### Exercise
When you repeat the listing below, keep every word exactly and leave out each picture.

-------- The data --------

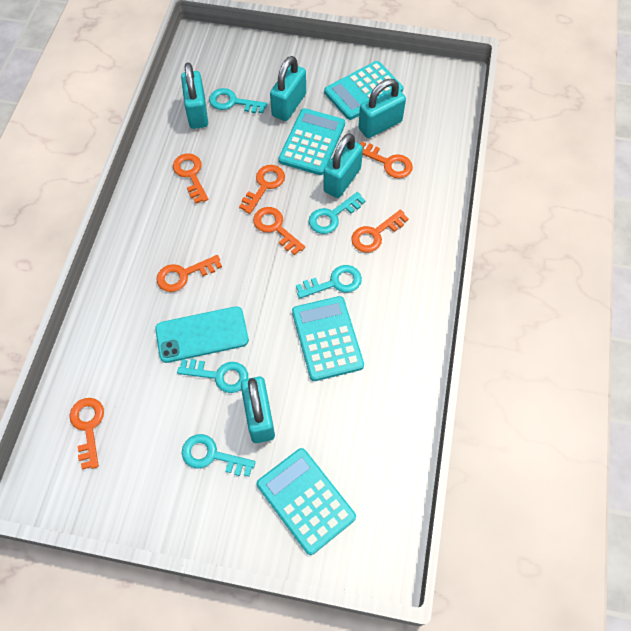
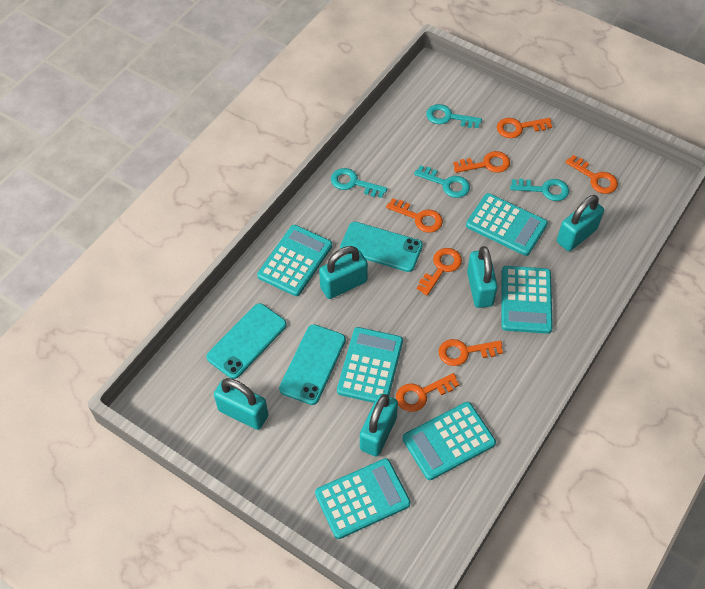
turquoise calculator: 4 -> 6
turquoise key: 5 -> 4
turquoise phone: 1 -> 3

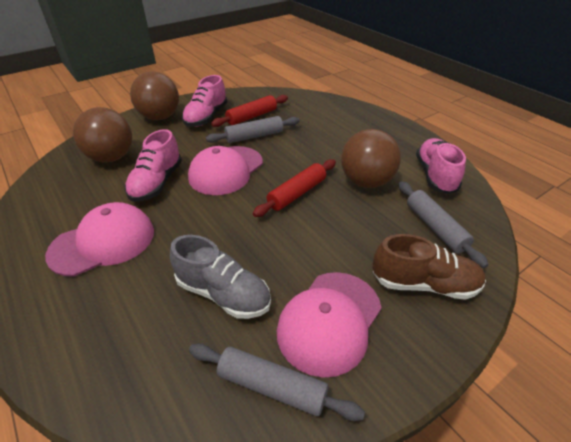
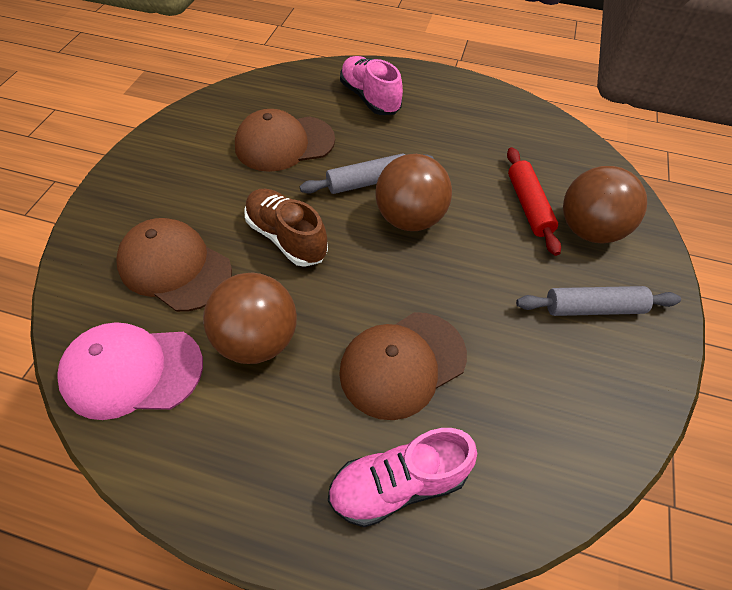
brown cap: 0 -> 3
grey rolling pin: 3 -> 2
grey shoe: 1 -> 0
pink cap: 3 -> 1
pink shoe: 3 -> 2
red rolling pin: 2 -> 1

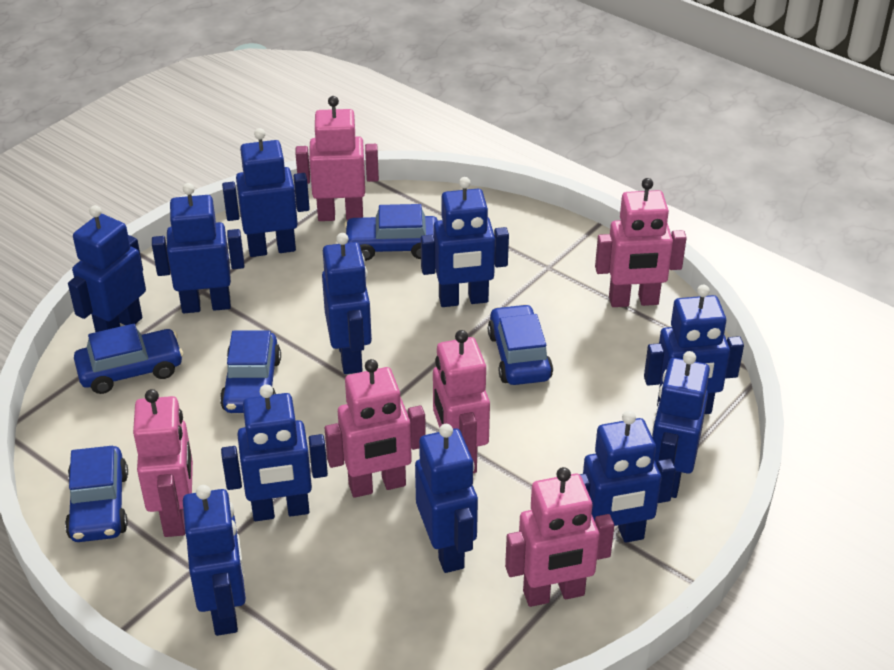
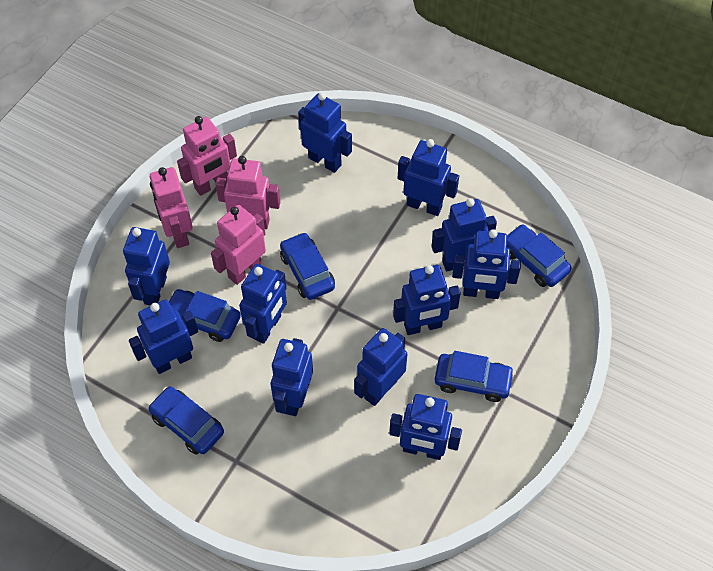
pink robot: 6 -> 4

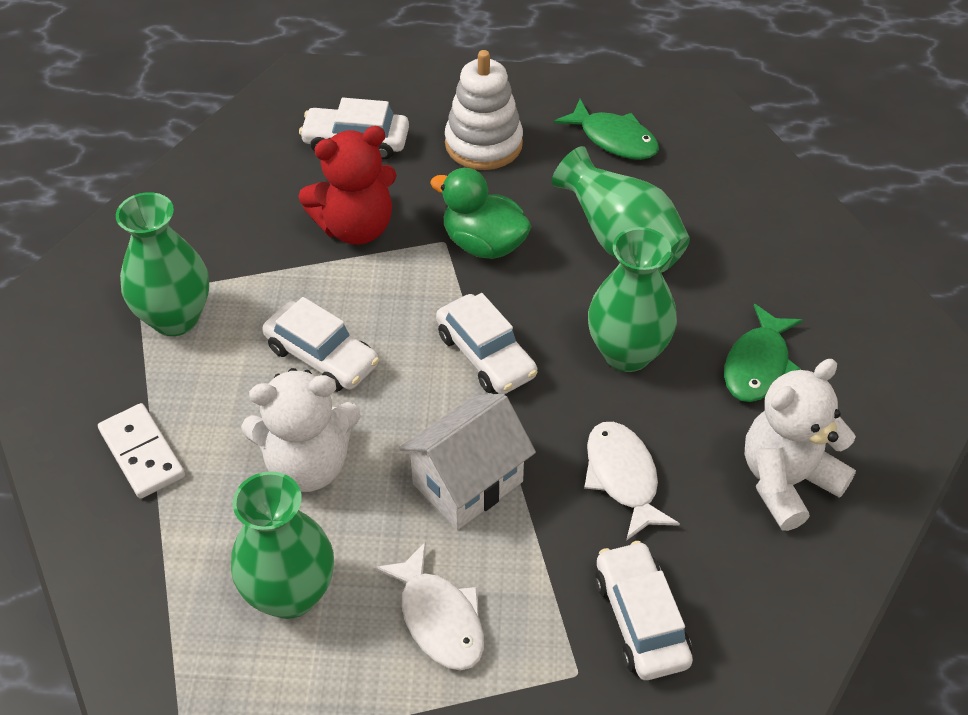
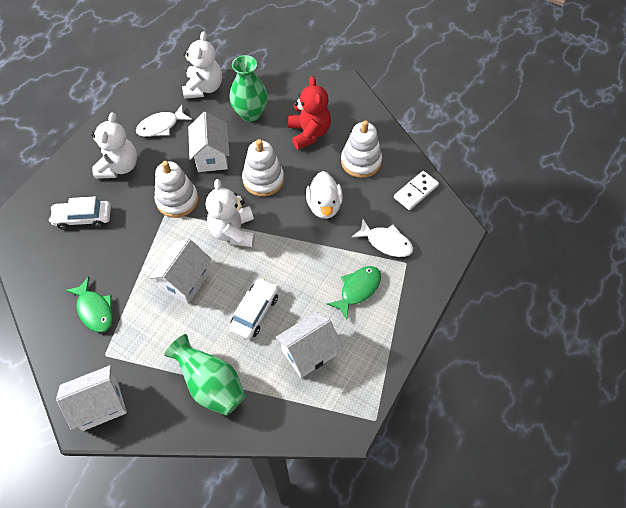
green duck: 1 -> 0
green vase: 4 -> 2
white car: 4 -> 2
white duck: 0 -> 1
white house: 1 -> 4
white stacking toy: 1 -> 3
white teddy bear: 2 -> 3

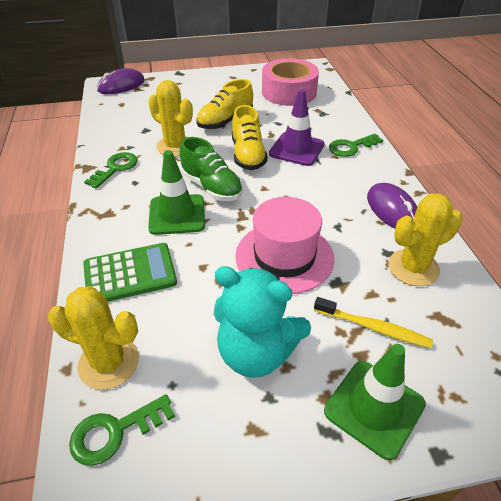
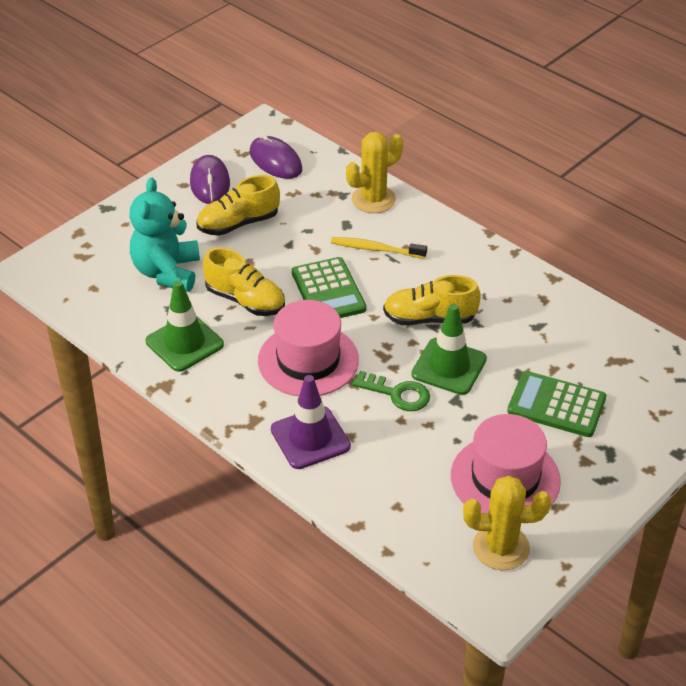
green calculator: 1 -> 2
green key: 3 -> 1
green shoe: 1 -> 0
pink hat: 1 -> 2
pink tape: 1 -> 0
yellow cactus: 3 -> 2
yellow shoe: 2 -> 3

--------

### Answer to the exercise
turquoise calculator: 4 -> 6
turquoise key: 5 -> 4
turquoise phone: 1 -> 3

brown cap: 0 -> 3
grey rolling pin: 3 -> 2
grey shoe: 1 -> 0
pink cap: 3 -> 1
pink shoe: 3 -> 2
red rolling pin: 2 -> 1

pink robot: 6 -> 4

green duck: 1 -> 0
green vase: 4 -> 2
white car: 4 -> 2
white duck: 0 -> 1
white house: 1 -> 4
white stacking toy: 1 -> 3
white teddy bear: 2 -> 3

green calculator: 1 -> 2
green key: 3 -> 1
green shoe: 1 -> 0
pink hat: 1 -> 2
pink tape: 1 -> 0
yellow cactus: 3 -> 2
yellow shoe: 2 -> 3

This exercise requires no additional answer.